Aim of the task
Type out the complete listing below word for word, without its pictures.

---------------

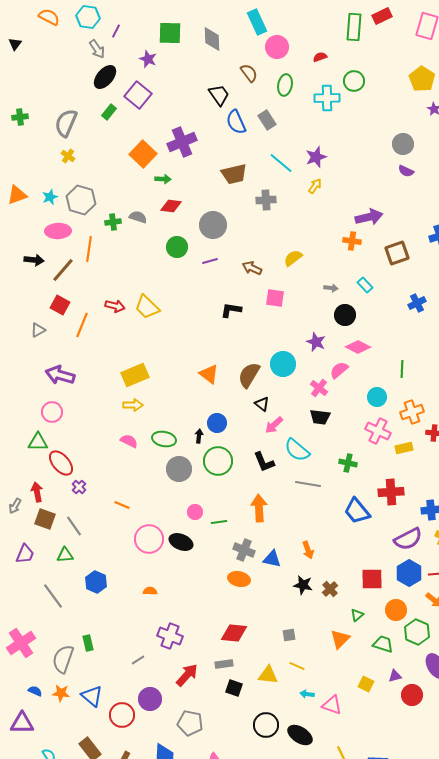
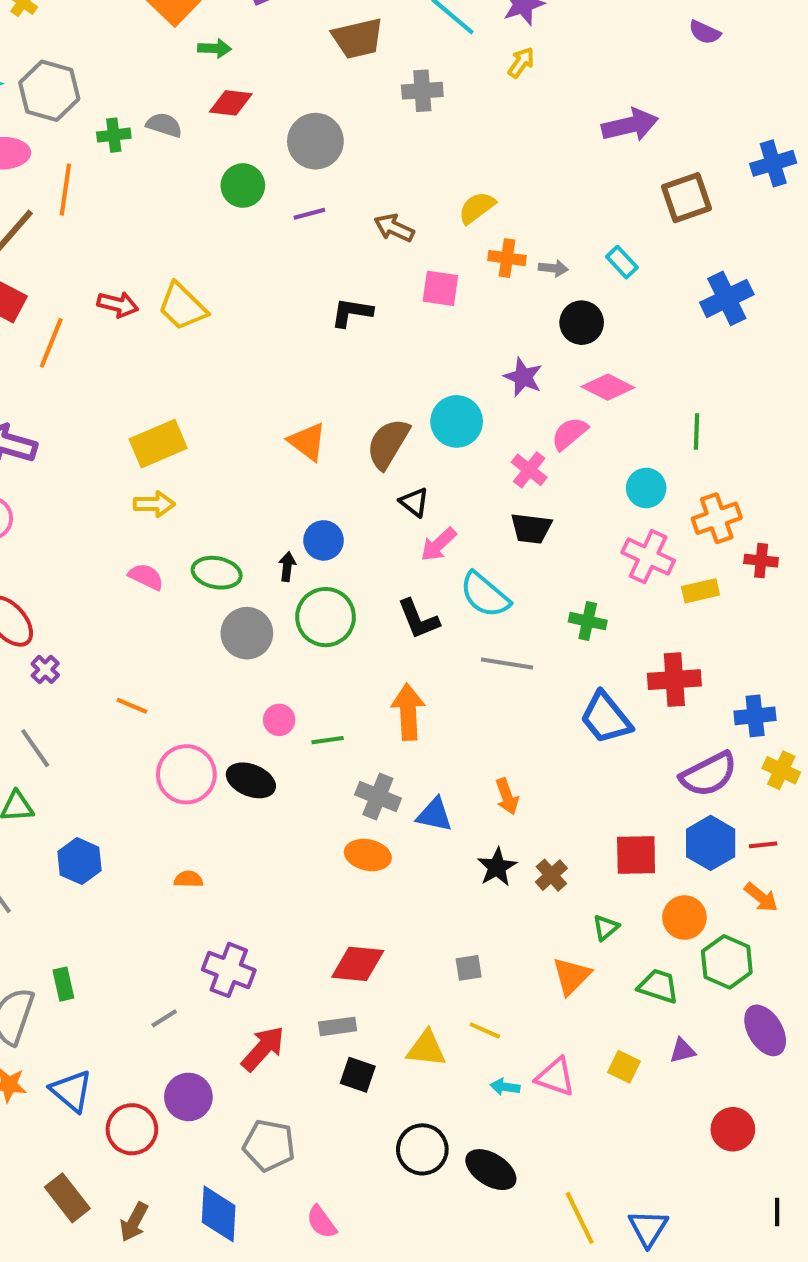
orange cross: (352, 241) -> (507, 258), moved
blue cross: (417, 303) -> (727, 298), size x1.4
black star: (303, 585) -> (497, 867), turned 30
red circle: (412, 695) -> (733, 1129), moved
pink triangle: (332, 705) -> (555, 1077), moved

---------------

Answer to the exercise
orange cross: (352, 241) -> (507, 258), moved
blue cross: (417, 303) -> (727, 298), size x1.4
black star: (303, 585) -> (497, 867), turned 30
red circle: (412, 695) -> (733, 1129), moved
pink triangle: (332, 705) -> (555, 1077), moved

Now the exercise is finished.